Exercise objective: Extract from the entries below, exactly as given, only the lines from the line containing "S201: switch (DC_IN, GND)" to the line containing "L4: none -> 3.3uH (SRC, VOL)", both lines included.

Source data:
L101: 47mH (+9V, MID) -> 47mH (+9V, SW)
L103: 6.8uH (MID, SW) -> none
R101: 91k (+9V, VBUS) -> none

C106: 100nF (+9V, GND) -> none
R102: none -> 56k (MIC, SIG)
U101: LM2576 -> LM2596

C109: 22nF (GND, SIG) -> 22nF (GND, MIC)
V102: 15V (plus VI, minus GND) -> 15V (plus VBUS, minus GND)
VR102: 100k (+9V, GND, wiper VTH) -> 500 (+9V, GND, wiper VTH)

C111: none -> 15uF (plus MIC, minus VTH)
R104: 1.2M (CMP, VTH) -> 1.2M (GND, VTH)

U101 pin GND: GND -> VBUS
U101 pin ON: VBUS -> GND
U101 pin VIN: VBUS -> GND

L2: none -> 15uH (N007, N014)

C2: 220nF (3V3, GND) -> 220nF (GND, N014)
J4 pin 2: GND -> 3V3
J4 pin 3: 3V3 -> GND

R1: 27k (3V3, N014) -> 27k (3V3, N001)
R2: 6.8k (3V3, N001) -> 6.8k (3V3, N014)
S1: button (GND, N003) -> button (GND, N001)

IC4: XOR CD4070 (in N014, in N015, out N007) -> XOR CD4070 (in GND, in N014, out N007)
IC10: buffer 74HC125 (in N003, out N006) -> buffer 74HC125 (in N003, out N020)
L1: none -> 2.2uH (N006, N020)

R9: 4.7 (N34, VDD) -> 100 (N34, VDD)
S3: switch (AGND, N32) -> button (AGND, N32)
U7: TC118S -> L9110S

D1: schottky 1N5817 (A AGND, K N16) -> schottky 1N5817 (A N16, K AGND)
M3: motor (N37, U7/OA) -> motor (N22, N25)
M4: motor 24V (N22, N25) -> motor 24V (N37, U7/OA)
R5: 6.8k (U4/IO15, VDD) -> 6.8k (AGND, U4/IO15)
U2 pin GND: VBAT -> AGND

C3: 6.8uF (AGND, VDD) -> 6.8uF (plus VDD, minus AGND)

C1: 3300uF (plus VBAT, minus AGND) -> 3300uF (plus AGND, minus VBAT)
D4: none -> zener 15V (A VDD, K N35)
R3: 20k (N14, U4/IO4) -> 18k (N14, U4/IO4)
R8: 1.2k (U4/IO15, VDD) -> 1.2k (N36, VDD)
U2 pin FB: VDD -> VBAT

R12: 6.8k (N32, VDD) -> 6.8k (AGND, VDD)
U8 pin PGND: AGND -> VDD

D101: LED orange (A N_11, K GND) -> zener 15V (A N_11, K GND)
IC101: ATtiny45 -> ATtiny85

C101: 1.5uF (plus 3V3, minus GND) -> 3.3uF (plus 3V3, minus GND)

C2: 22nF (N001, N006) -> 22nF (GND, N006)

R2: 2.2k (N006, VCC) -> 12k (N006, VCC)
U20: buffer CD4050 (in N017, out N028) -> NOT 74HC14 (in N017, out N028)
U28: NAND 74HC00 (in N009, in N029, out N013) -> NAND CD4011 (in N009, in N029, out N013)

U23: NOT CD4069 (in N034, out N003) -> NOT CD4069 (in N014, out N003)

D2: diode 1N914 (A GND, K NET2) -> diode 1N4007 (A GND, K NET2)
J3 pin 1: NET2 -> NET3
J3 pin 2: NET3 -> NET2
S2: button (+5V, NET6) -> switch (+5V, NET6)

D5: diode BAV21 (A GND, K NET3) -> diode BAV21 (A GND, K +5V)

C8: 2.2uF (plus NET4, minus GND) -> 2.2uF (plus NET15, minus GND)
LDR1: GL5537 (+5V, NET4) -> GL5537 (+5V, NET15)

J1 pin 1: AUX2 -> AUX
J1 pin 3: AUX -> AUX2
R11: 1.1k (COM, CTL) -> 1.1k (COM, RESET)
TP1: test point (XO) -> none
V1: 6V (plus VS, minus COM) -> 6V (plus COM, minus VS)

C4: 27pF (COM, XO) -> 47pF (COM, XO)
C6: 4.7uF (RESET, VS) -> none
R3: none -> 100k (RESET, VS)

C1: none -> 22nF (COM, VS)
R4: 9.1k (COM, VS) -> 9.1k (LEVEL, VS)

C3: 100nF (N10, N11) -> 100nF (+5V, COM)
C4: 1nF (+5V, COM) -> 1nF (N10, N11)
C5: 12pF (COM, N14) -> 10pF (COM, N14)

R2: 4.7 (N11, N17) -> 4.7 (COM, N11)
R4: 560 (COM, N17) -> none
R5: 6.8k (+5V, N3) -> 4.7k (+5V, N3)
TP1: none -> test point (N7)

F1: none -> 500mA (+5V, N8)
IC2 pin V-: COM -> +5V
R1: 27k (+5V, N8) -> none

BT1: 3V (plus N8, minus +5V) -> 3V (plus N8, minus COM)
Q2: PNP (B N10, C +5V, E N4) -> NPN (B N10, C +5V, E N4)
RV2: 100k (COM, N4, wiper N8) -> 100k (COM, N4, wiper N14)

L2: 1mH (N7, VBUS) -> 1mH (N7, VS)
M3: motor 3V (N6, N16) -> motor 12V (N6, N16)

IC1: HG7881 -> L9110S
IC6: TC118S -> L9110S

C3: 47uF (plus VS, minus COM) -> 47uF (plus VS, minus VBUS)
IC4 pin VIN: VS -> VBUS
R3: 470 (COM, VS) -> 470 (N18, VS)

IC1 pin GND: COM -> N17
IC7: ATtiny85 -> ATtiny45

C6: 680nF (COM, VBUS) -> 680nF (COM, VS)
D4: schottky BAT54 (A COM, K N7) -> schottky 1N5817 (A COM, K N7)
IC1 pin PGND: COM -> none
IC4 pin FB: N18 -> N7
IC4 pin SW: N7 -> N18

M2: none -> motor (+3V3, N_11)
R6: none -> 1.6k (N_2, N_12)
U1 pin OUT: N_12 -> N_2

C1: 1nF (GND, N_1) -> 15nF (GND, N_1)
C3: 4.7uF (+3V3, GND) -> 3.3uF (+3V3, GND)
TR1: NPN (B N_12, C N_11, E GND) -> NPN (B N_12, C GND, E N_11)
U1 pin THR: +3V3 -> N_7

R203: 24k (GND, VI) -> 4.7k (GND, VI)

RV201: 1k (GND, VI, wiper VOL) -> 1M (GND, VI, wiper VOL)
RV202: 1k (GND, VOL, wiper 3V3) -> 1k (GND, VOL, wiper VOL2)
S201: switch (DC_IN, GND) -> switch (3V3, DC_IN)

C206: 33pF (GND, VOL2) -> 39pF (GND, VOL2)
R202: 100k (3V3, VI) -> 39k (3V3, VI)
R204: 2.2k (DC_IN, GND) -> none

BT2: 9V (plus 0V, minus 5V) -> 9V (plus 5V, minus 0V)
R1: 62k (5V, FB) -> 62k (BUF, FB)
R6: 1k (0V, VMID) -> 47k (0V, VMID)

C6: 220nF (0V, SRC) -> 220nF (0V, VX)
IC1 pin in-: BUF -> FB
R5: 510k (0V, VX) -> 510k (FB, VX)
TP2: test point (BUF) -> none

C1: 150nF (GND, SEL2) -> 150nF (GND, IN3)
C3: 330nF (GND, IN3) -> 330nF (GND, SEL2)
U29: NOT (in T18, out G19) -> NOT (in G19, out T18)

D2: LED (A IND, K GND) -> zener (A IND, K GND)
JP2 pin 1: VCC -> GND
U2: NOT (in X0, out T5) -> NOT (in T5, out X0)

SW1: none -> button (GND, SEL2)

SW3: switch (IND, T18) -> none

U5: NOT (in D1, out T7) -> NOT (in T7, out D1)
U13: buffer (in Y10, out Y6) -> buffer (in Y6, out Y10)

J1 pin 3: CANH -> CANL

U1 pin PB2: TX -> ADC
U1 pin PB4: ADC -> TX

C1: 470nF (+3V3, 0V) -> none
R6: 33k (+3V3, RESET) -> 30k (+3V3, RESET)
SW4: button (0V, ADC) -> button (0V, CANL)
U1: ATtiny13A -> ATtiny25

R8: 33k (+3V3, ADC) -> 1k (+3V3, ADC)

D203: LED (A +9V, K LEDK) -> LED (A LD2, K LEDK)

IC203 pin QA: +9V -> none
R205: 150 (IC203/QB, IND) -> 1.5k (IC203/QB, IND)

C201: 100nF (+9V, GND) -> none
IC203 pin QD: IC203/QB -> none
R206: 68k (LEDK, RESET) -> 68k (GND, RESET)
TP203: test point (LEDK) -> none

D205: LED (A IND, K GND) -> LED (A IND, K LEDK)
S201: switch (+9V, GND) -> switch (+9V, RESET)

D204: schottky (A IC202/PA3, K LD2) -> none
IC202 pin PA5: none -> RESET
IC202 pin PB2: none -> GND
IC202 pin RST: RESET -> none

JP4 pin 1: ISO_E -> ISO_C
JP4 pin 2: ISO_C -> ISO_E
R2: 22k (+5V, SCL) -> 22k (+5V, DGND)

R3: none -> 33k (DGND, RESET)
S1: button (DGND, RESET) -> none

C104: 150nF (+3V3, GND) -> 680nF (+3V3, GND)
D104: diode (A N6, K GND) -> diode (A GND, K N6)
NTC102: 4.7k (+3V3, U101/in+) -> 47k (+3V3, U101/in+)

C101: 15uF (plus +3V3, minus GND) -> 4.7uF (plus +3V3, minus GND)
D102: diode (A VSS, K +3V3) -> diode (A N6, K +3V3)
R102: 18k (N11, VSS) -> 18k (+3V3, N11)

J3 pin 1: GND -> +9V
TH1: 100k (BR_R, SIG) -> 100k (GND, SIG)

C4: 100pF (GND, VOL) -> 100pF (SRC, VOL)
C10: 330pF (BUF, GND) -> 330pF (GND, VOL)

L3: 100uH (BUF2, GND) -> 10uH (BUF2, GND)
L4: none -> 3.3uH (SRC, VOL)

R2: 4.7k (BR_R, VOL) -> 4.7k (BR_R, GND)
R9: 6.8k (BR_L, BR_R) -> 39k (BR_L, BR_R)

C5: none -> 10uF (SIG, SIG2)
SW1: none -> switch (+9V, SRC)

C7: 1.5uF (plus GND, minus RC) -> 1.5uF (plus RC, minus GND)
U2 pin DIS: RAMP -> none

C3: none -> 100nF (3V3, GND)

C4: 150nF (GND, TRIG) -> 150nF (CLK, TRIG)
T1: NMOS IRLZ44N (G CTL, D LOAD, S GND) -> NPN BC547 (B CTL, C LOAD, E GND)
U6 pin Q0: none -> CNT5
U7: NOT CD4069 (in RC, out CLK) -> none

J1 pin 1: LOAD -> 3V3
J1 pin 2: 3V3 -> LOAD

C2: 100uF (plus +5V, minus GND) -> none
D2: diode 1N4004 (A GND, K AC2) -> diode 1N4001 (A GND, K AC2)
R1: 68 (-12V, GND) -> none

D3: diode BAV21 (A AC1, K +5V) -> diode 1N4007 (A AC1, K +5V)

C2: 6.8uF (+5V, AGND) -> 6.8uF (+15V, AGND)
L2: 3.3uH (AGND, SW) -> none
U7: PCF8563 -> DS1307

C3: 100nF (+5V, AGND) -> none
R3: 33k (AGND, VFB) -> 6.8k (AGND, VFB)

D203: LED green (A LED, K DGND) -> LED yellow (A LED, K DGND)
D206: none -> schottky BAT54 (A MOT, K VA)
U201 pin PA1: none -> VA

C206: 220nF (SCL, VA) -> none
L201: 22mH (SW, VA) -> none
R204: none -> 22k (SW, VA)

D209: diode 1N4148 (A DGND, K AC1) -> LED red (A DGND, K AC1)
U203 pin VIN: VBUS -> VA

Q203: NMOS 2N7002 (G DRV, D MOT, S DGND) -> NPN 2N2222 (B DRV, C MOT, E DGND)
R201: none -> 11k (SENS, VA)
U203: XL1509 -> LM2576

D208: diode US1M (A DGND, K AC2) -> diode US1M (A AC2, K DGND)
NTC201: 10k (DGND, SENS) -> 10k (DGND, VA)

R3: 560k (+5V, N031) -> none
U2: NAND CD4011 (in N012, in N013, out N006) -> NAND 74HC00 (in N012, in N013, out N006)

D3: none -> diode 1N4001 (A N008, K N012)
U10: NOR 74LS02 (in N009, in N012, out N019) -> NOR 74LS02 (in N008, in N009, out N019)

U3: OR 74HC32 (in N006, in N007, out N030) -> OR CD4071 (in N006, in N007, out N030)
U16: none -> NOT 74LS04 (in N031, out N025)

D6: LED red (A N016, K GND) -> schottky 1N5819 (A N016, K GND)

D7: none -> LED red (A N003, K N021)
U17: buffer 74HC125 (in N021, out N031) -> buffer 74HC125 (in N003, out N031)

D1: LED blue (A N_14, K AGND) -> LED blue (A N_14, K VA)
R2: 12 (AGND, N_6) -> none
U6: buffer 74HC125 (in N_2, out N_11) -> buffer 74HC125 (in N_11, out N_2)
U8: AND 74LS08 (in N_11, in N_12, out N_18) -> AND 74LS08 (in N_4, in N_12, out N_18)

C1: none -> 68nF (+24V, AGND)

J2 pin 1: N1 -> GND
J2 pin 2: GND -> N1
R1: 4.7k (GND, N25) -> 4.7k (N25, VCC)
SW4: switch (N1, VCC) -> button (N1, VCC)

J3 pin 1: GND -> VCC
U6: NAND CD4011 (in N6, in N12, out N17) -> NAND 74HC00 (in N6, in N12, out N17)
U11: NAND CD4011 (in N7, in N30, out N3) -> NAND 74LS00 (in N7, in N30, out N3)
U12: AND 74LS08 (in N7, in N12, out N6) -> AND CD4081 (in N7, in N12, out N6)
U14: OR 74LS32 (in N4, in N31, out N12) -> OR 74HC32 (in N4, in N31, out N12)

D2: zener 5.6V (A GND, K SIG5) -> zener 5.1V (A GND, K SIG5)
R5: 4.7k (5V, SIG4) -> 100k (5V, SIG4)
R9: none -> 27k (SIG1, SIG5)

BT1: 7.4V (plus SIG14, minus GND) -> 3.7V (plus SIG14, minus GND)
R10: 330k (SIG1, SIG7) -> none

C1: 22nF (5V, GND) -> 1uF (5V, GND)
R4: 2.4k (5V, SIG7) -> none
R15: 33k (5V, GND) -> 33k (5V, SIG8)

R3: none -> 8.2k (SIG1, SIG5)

Solved exercise:
S201: switch (DC_IN, GND) -> switch (3V3, DC_IN)

C206: 33pF (GND, VOL2) -> 39pF (GND, VOL2)
R202: 100k (3V3, VI) -> 39k (3V3, VI)
R204: 2.2k (DC_IN, GND) -> none

BT2: 9V (plus 0V, minus 5V) -> 9V (plus 5V, minus 0V)
R1: 62k (5V, FB) -> 62k (BUF, FB)
R6: 1k (0V, VMID) -> 47k (0V, VMID)

C6: 220nF (0V, SRC) -> 220nF (0V, VX)
IC1 pin in-: BUF -> FB
R5: 510k (0V, VX) -> 510k (FB, VX)
TP2: test point (BUF) -> none

C1: 150nF (GND, SEL2) -> 150nF (GND, IN3)
C3: 330nF (GND, IN3) -> 330nF (GND, SEL2)
U29: NOT (in T18, out G19) -> NOT (in G19, out T18)

D2: LED (A IND, K GND) -> zener (A IND, K GND)
JP2 pin 1: VCC -> GND
U2: NOT (in X0, out T5) -> NOT (in T5, out X0)

SW1: none -> button (GND, SEL2)

SW3: switch (IND, T18) -> none

U5: NOT (in D1, out T7) -> NOT (in T7, out D1)
U13: buffer (in Y10, out Y6) -> buffer (in Y6, out Y10)

J1 pin 3: CANH -> CANL

U1 pin PB2: TX -> ADC
U1 pin PB4: ADC -> TX

C1: 470nF (+3V3, 0V) -> none
R6: 33k (+3V3, RESET) -> 30k (+3V3, RESET)
SW4: button (0V, ADC) -> button (0V, CANL)
U1: ATtiny13A -> ATtiny25

R8: 33k (+3V3, ADC) -> 1k (+3V3, ADC)

D203: LED (A +9V, K LEDK) -> LED (A LD2, K LEDK)

IC203 pin QA: +9V -> none
R205: 150 (IC203/QB, IND) -> 1.5k (IC203/QB, IND)

C201: 100nF (+9V, GND) -> none
IC203 pin QD: IC203/QB -> none
R206: 68k (LEDK, RESET) -> 68k (GND, RESET)
TP203: test point (LEDK) -> none

D205: LED (A IND, K GND) -> LED (A IND, K LEDK)
S201: switch (+9V, GND) -> switch (+9V, RESET)

D204: schottky (A IC202/PA3, K LD2) -> none
IC202 pin PA5: none -> RESET
IC202 pin PB2: none -> GND
IC202 pin RST: RESET -> none

JP4 pin 1: ISO_E -> ISO_C
JP4 pin 2: ISO_C -> ISO_E
R2: 22k (+5V, SCL) -> 22k (+5V, DGND)

R3: none -> 33k (DGND, RESET)
S1: button (DGND, RESET) -> none

C104: 150nF (+3V3, GND) -> 680nF (+3V3, GND)
D104: diode (A N6, K GND) -> diode (A GND, K N6)
NTC102: 4.7k (+3V3, U101/in+) -> 47k (+3V3, U101/in+)

C101: 15uF (plus +3V3, minus GND) -> 4.7uF (plus +3V3, minus GND)
D102: diode (A VSS, K +3V3) -> diode (A N6, K +3V3)
R102: 18k (N11, VSS) -> 18k (+3V3, N11)

J3 pin 1: GND -> +9V
TH1: 100k (BR_R, SIG) -> 100k (GND, SIG)

C4: 100pF (GND, VOL) -> 100pF (SRC, VOL)
C10: 330pF (BUF, GND) -> 330pF (GND, VOL)

L3: 100uH (BUF2, GND) -> 10uH (BUF2, GND)
L4: none -> 3.3uH (SRC, VOL)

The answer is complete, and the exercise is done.